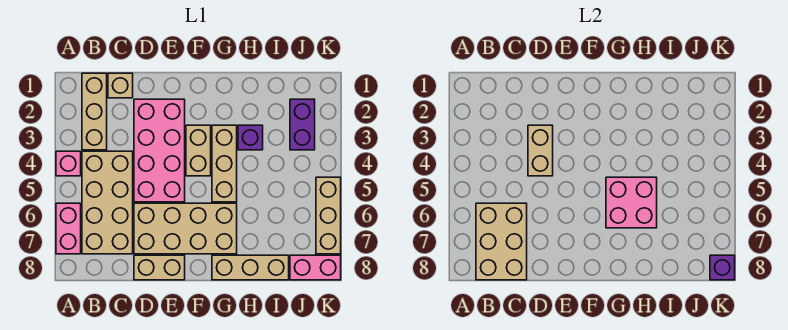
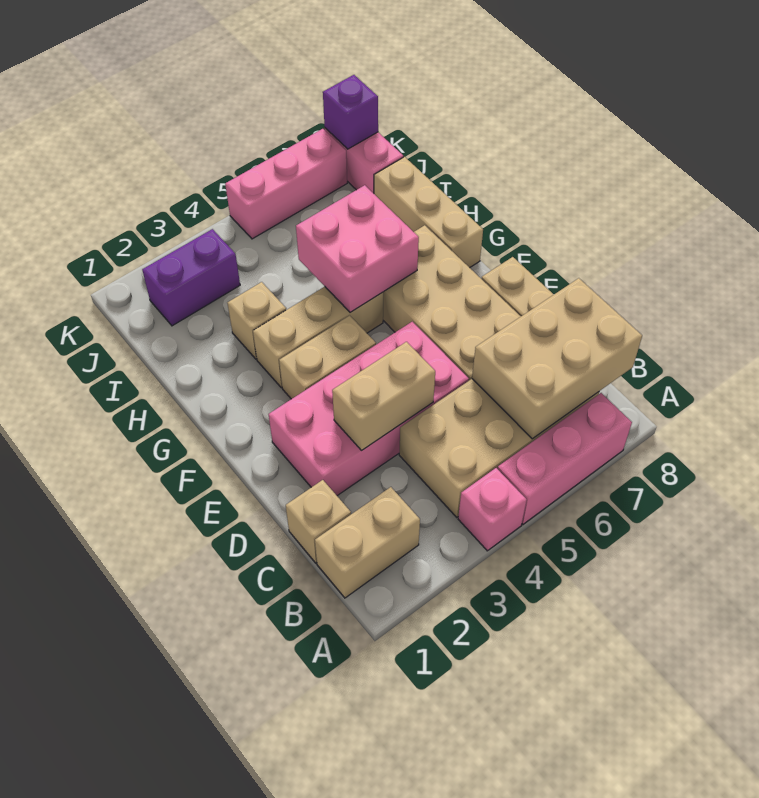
pink brick A6:A7 level 1 -> pink brick A5:A7 level 1
tan brick B1:B3 level 1 -> tan brick B1:B2 level 1
purple brick H3 level 1 -> tan brick H3 level 1
tan brick K5:K7 level 1 -> pink brick K5:K7 level 1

• Task statement
Reproduce the data exactly, please, and omit its pictures.

• Answer to this task
pink brick A6:A7 level 1 -> pink brick A5:A7 level 1
tan brick B1:B3 level 1 -> tan brick B1:B2 level 1
purple brick H3 level 1 -> tan brick H3 level 1
tan brick K5:K7 level 1 -> pink brick K5:K7 level 1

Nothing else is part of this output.